Recorded data:
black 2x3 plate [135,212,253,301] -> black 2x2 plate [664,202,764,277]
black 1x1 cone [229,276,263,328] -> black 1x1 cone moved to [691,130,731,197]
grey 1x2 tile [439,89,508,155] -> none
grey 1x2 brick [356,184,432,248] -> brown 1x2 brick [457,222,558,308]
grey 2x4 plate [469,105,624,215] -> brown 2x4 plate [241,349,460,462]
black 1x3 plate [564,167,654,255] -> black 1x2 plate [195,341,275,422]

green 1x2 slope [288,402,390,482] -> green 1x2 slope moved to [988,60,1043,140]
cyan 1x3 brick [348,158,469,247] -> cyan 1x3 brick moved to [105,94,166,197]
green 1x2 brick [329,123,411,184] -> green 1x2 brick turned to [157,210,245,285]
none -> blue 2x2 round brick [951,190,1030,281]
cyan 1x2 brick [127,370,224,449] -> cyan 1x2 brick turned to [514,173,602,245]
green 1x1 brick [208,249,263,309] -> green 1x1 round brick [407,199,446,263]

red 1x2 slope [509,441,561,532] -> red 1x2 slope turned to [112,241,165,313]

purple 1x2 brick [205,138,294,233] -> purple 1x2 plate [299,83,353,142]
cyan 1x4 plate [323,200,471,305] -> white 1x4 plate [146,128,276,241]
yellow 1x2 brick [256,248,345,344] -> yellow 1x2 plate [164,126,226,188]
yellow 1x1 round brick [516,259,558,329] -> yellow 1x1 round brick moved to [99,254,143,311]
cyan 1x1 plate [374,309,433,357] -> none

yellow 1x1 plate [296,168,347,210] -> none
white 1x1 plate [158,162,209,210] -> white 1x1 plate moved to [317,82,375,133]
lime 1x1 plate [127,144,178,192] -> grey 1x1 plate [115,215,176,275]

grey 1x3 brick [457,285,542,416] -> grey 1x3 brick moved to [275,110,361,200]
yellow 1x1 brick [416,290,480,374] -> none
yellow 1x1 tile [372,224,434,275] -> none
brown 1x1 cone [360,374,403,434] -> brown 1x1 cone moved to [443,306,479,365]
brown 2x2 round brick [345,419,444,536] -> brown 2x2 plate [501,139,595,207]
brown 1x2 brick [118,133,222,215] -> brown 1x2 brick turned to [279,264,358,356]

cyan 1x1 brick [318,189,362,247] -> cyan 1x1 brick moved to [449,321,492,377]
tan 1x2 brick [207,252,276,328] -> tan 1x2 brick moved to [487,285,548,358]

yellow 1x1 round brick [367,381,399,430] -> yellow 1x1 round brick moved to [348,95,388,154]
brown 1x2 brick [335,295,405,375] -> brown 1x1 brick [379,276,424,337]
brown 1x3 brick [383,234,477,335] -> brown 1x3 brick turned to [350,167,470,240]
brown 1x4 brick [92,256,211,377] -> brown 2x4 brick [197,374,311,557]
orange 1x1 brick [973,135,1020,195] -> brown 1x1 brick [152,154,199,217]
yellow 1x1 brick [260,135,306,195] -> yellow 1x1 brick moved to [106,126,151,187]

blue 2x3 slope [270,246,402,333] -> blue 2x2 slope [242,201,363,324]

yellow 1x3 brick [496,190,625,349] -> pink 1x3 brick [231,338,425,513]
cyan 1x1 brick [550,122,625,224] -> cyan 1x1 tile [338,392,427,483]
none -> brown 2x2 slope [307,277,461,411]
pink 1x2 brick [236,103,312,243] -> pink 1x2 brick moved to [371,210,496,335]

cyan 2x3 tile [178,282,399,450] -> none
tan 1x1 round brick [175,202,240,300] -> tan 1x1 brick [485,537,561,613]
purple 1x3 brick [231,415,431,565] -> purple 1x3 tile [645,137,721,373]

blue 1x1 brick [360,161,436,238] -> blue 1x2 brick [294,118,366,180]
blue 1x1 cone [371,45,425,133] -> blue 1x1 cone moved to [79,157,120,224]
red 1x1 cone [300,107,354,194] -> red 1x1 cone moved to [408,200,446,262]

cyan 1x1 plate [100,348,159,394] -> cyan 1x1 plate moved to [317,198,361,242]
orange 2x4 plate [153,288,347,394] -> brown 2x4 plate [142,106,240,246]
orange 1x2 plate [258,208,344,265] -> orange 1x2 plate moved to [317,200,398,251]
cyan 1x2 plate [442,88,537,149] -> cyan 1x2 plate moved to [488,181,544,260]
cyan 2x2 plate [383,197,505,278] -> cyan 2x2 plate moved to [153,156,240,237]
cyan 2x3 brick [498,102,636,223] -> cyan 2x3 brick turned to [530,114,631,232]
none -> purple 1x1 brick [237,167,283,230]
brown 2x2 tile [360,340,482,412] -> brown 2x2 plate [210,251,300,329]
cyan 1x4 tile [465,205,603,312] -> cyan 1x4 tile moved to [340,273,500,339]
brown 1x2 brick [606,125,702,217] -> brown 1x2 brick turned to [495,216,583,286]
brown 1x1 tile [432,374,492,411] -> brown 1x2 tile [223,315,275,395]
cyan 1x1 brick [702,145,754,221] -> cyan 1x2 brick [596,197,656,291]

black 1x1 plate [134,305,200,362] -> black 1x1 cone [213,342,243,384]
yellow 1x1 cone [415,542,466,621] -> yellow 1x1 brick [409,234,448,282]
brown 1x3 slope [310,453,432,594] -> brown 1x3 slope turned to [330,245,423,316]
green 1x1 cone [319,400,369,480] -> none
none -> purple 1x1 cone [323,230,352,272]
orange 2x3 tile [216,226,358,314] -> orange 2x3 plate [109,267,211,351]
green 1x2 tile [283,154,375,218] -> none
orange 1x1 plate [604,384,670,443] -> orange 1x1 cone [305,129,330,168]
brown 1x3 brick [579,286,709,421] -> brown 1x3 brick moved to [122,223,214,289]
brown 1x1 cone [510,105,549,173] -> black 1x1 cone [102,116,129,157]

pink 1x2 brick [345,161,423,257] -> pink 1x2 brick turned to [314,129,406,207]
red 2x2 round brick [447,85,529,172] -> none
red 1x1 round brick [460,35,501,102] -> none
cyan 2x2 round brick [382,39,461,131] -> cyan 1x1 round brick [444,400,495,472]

*Exercise*: Filter the records above and return every line that holds the word "grey".

*Result*:
grey 1x2 tile [439,89,508,155] -> none
grey 1x2 brick [356,184,432,248] -> brown 1x2 brick [457,222,558,308]
grey 2x4 plate [469,105,624,215] -> brown 2x4 plate [241,349,460,462]
lime 1x1 plate [127,144,178,192] -> grey 1x1 plate [115,215,176,275]
grey 1x3 brick [457,285,542,416] -> grey 1x3 brick moved to [275,110,361,200]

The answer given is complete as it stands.